#### [SOURCE DATA]
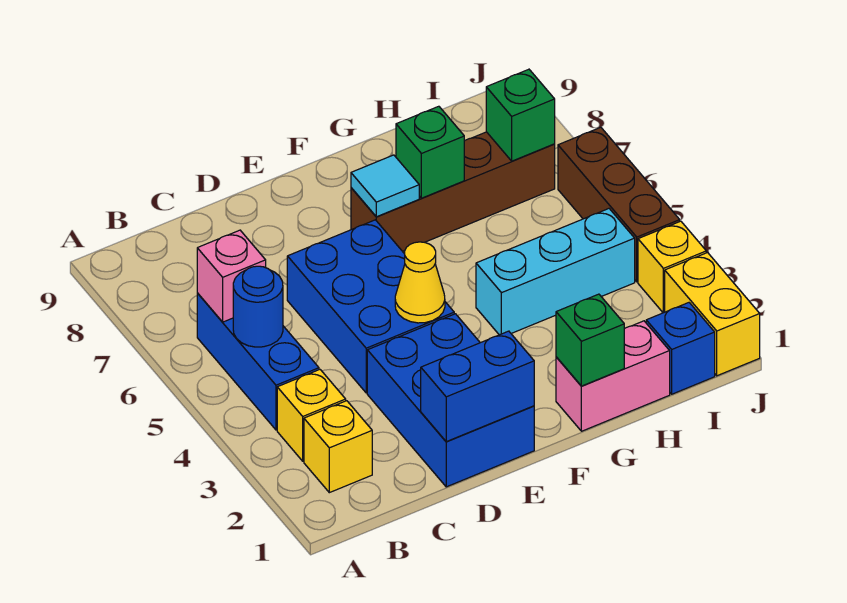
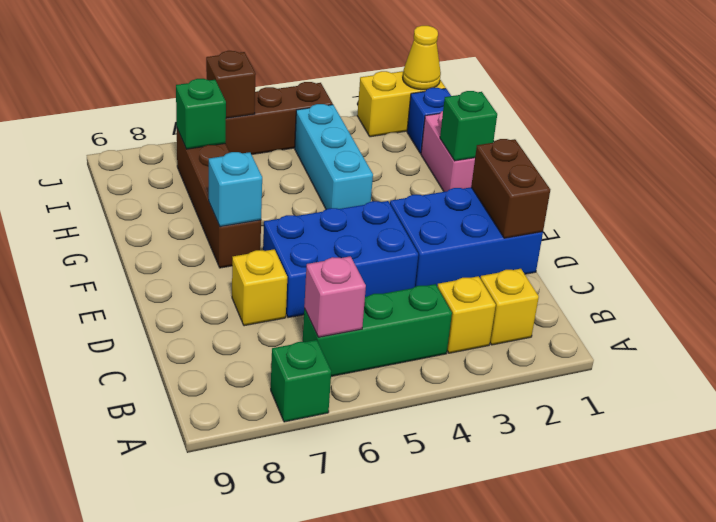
blue brick B4:B6 level 1 -> green brick B4:B6 level 1
blue round brick B5 level 2 -> none
blue brick D1:E1 level 2 -> brown brick D1:E1 level 2
yellow cone E4 level 2 -> yellow cone J1 level 2
cyan tile F7 level 2 -> cyan brick F7 level 2
green brick G7 level 2 -> green brick A7 level 1
yellow brick J3 level 1 -> yellow brick D7 level 1
none -> brown brick J6 level 2

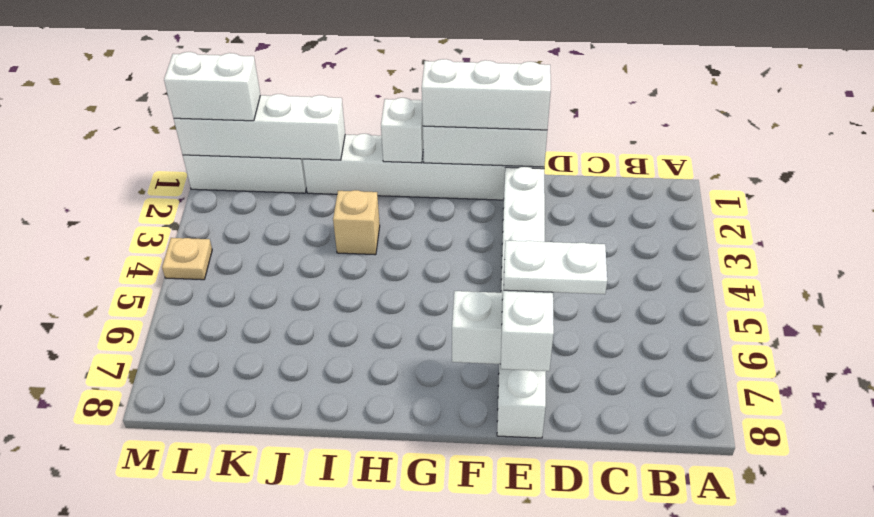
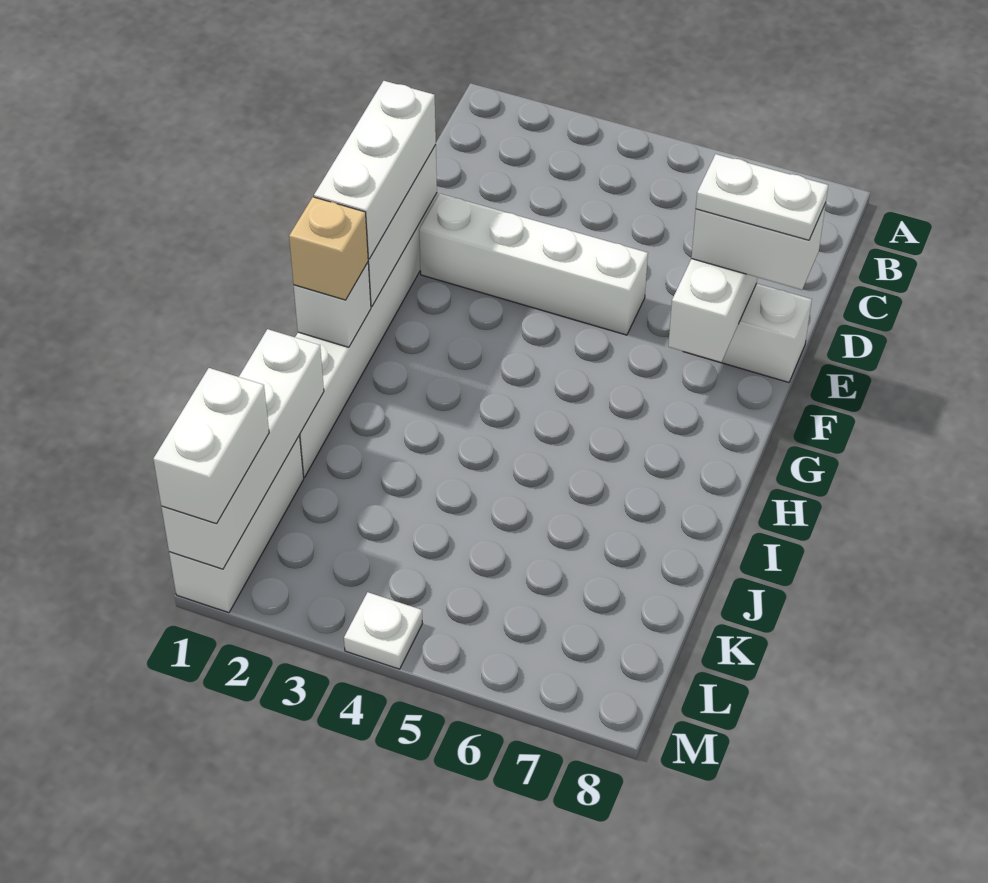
white plate D7:E7 level 4 -> white plate E7:E8 level 4
tan brick I3 level 1 -> tan brick H1 level 3
tan plate M4 level 1 -> white plate M4 level 1

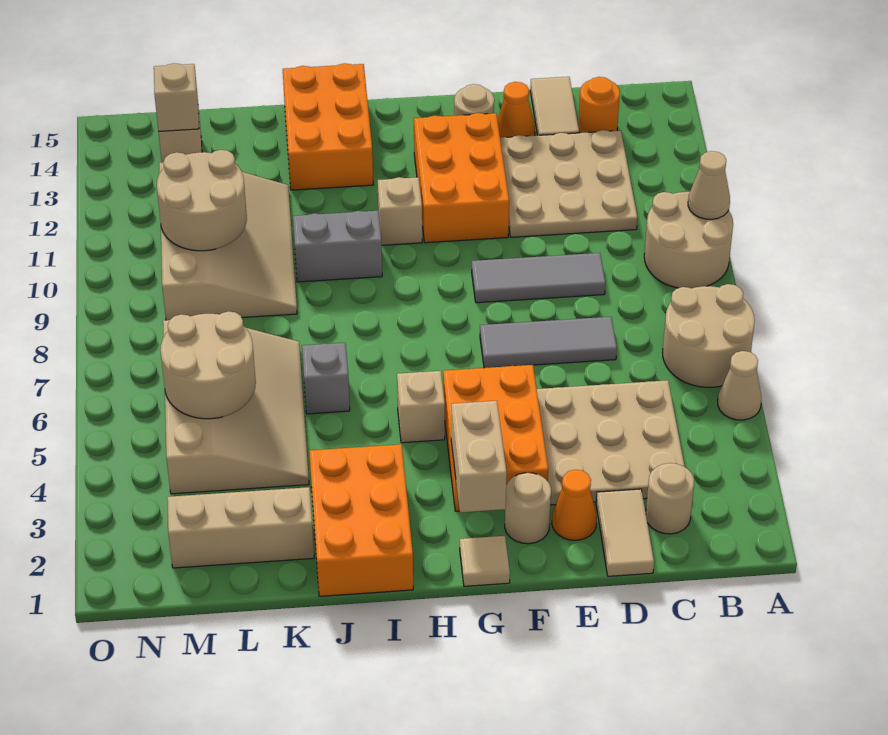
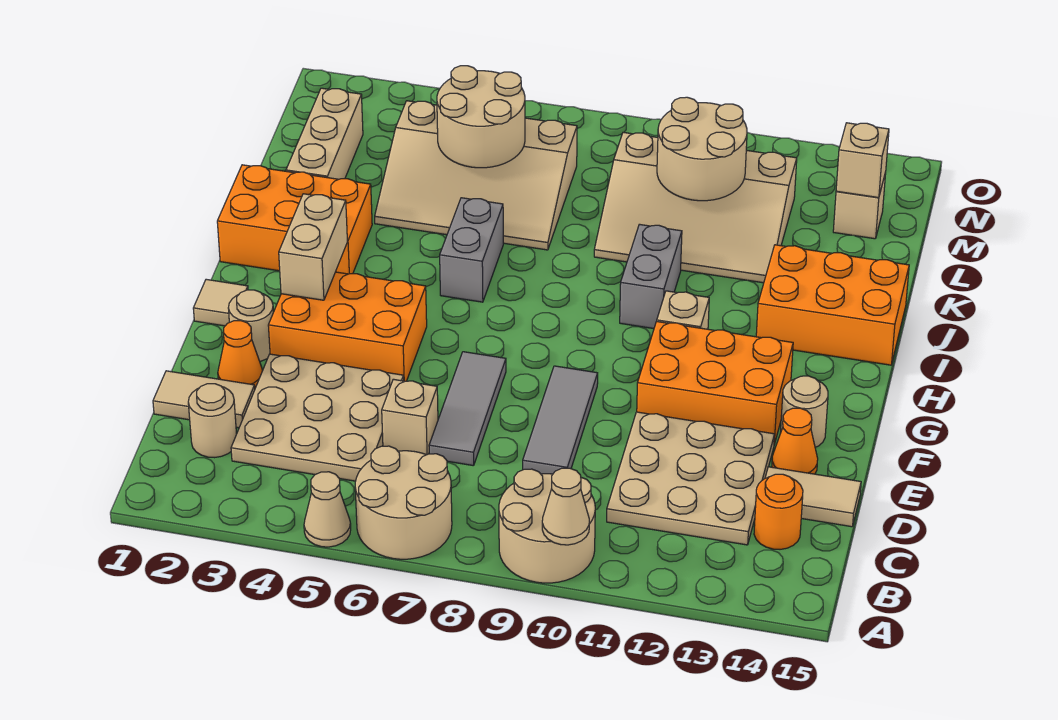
tan brick G2:G3 level 2 -> tan brick G3:H3 level 2
tan brick H5 level 1 -> tan brick D6 level 1
grey brick J6 level 1 -> grey brick I6:J6 level 1

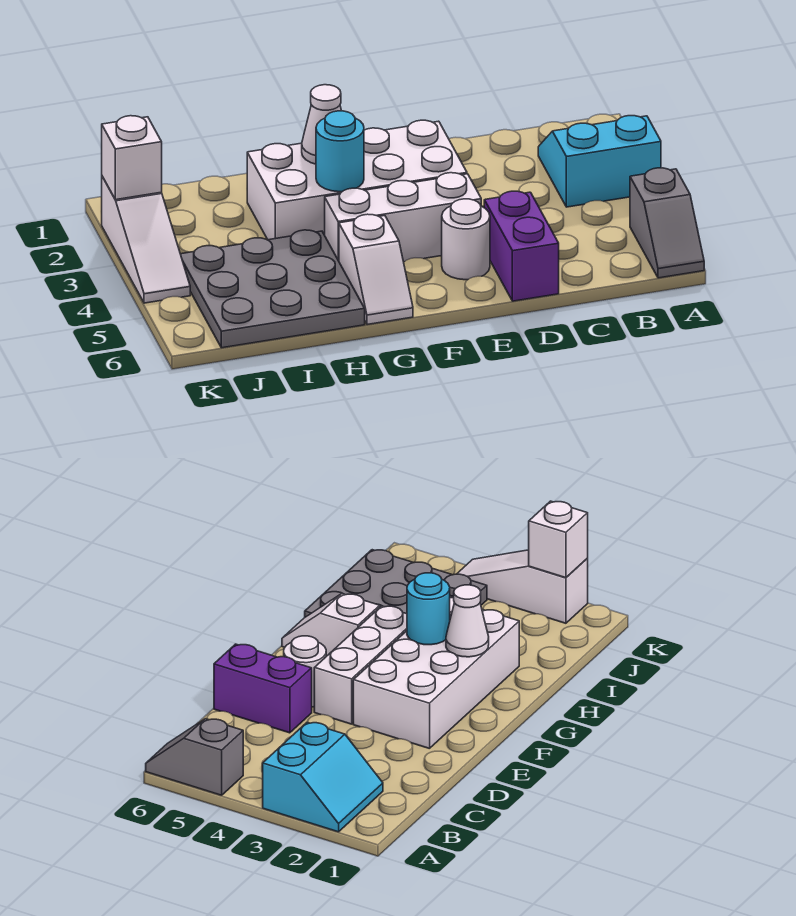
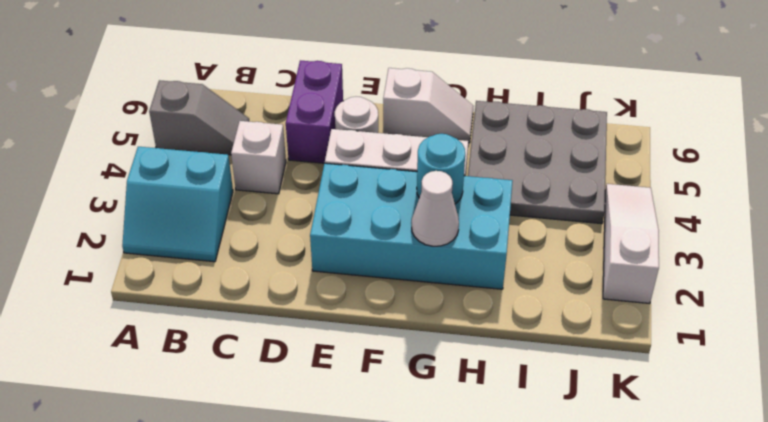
grey slope A5:A6 level 1 top 5 -> grey slope A5:B5 level 1 top A
white brick E2:H3 level 1 -> cyan brick E2:H3 level 1
white slope G5:G6 level 1 top 5 -> white slope F6:G6 level 1 top F
white brick K2 level 2 -> white brick C4 level 1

#### [EXERCISE]
Pictures excluded, repeat exactly the lines from the top of the material through the line with "white slope G5:G6", including both of those lines.

#### [YOUR SOLUTION]
blue brick B4:B6 level 1 -> green brick B4:B6 level 1
blue round brick B5 level 2 -> none
blue brick D1:E1 level 2 -> brown brick D1:E1 level 2
yellow cone E4 level 2 -> yellow cone J1 level 2
cyan tile F7 level 2 -> cyan brick F7 level 2
green brick G7 level 2 -> green brick A7 level 1
yellow brick J3 level 1 -> yellow brick D7 level 1
none -> brown brick J6 level 2

white plate D7:E7 level 4 -> white plate E7:E8 level 4
tan brick I3 level 1 -> tan brick H1 level 3
tan plate M4 level 1 -> white plate M4 level 1

tan brick G2:G3 level 2 -> tan brick G3:H3 level 2
tan brick H5 level 1 -> tan brick D6 level 1
grey brick J6 level 1 -> grey brick I6:J6 level 1

grey slope A5:A6 level 1 top 5 -> grey slope A5:B5 level 1 top A
white brick E2:H3 level 1 -> cyan brick E2:H3 level 1
white slope G5:G6 level 1 top 5 -> white slope F6:G6 level 1 top F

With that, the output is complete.